START EXERCISE MATERIAL

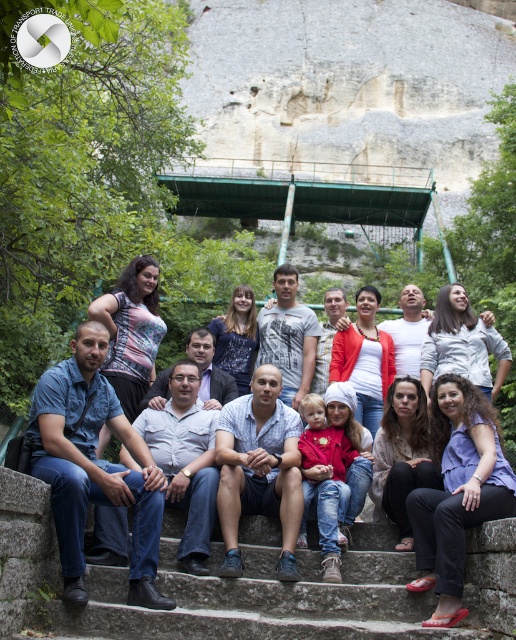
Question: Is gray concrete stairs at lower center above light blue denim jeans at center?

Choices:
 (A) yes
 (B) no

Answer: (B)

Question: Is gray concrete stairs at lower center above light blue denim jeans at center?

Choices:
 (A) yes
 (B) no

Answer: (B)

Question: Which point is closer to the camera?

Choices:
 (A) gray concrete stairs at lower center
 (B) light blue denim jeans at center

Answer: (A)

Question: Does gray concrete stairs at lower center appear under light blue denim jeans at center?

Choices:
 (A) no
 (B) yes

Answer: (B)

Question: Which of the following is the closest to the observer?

END EXERCISE MATERIAL

[DIRECTIONS]
Extract every line of text from the items above verbatim, leaving out the pictures.

[ANSWER BOX]
Question: Is gray concrete stairs at lower center above light blue denim jeans at center?

Choices:
 (A) yes
 (B) no

Answer: (B)

Question: Is gray concrete stairs at lower center above light blue denim jeans at center?

Choices:
 (A) yes
 (B) no

Answer: (B)

Question: Which point is closer to the camera?

Choices:
 (A) gray concrete stairs at lower center
 (B) light blue denim jeans at center

Answer: (A)

Question: Does gray concrete stairs at lower center appear under light blue denim jeans at center?

Choices:
 (A) no
 (B) yes

Answer: (B)

Question: Which of the following is the closest to the observer?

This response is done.